WORK ORDER
Work out how many lines below contain the word "hammer", then give that number alone.

____________________

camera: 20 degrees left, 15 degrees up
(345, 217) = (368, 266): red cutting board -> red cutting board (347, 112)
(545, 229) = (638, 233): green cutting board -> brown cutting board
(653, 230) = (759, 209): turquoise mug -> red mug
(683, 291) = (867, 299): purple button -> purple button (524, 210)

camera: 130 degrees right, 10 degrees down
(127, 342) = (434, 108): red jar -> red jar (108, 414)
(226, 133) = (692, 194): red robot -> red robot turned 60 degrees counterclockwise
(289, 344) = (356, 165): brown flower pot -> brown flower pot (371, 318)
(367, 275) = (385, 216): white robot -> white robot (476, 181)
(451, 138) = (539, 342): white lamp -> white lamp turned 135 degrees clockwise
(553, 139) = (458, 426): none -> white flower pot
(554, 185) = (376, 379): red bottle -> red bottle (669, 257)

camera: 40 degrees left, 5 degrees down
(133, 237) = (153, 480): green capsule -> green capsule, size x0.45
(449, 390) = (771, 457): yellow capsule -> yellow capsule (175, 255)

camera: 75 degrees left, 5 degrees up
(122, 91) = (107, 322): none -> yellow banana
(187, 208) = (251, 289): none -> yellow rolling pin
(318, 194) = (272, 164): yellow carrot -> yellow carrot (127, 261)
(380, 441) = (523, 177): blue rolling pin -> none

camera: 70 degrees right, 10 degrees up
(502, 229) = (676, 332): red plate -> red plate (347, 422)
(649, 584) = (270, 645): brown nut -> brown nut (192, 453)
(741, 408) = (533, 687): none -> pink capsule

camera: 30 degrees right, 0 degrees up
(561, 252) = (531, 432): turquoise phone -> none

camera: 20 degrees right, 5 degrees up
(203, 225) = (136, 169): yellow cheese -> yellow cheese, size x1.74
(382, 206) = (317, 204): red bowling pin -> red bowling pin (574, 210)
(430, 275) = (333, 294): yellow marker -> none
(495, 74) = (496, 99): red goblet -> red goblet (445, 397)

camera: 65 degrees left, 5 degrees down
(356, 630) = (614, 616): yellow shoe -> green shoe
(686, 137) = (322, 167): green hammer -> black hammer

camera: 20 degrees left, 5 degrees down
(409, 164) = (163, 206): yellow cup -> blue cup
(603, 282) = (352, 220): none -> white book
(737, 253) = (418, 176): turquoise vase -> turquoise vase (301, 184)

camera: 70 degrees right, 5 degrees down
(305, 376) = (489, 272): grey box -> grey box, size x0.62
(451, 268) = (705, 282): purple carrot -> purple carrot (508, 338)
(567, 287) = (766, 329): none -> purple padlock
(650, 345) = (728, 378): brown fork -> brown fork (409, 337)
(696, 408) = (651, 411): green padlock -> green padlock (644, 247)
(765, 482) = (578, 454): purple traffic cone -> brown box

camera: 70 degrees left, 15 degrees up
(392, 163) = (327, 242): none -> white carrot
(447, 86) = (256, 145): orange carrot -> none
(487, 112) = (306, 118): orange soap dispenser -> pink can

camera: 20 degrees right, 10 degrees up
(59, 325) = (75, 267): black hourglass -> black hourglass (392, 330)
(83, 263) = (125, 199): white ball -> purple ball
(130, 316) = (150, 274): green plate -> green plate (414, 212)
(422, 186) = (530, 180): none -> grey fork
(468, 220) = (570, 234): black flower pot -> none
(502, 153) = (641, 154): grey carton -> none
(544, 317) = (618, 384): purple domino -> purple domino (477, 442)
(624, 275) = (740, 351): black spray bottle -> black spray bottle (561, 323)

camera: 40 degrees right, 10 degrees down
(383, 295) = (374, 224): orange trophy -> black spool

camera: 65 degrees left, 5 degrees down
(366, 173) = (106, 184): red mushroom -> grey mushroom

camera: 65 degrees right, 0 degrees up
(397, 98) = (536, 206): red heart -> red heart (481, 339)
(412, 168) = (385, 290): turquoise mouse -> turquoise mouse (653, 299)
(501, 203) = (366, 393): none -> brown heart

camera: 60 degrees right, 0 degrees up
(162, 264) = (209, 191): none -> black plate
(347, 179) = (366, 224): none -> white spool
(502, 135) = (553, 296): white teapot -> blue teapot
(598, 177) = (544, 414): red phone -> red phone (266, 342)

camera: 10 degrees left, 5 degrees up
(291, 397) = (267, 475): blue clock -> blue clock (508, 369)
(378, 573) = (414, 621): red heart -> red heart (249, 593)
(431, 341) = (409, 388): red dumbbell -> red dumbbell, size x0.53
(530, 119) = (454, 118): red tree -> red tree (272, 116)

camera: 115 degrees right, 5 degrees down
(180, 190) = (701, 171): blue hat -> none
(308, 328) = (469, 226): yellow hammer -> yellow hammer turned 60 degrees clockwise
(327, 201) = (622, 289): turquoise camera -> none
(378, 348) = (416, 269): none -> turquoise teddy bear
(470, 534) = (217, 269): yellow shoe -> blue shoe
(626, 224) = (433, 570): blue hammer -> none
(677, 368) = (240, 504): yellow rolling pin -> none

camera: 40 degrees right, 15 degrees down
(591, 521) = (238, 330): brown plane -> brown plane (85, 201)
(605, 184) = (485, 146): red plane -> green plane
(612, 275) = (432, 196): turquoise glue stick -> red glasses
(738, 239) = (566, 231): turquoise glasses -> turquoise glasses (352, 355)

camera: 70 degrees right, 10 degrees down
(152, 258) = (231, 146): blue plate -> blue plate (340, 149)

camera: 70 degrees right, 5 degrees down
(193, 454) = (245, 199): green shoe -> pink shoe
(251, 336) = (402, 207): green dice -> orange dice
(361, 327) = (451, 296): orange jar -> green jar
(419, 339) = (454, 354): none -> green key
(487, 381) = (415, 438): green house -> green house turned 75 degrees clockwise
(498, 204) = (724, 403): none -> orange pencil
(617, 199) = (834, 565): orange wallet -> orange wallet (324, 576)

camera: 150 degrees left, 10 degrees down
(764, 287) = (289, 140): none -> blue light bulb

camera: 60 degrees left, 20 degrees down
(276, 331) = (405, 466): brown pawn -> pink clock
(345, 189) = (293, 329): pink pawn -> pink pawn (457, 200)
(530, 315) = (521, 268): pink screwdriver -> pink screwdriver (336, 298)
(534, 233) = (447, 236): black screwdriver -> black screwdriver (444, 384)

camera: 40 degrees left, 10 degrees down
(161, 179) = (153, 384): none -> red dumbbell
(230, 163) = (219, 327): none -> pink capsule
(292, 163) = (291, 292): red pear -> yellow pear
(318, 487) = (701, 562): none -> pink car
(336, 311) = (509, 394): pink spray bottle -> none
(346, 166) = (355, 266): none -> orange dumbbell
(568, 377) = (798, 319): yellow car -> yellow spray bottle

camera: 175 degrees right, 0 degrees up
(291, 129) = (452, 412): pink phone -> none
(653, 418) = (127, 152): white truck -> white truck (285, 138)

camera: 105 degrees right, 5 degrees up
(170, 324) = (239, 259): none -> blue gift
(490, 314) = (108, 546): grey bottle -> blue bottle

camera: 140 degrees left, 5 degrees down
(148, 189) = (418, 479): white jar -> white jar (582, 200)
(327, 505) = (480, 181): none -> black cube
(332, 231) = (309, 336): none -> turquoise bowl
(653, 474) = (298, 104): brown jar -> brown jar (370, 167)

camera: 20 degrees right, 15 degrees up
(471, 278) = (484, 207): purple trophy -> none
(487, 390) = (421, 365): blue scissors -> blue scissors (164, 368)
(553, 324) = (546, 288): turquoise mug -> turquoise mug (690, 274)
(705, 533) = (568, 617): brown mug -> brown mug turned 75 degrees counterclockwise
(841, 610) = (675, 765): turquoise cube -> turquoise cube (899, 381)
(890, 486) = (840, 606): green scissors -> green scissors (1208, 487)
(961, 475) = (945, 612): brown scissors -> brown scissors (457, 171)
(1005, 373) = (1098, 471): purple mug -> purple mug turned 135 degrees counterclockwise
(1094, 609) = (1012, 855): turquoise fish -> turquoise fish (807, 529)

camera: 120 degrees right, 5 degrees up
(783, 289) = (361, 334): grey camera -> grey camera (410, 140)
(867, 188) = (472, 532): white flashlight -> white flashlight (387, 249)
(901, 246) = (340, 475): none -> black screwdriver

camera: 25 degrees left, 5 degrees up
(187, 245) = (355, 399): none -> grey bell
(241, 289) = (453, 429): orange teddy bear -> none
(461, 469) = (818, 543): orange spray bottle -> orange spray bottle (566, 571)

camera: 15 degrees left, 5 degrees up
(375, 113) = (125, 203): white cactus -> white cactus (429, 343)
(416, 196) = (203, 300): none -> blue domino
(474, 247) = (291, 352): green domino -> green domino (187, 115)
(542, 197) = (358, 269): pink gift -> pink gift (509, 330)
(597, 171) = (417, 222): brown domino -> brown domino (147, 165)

____________________

YOUR SOLUTION
3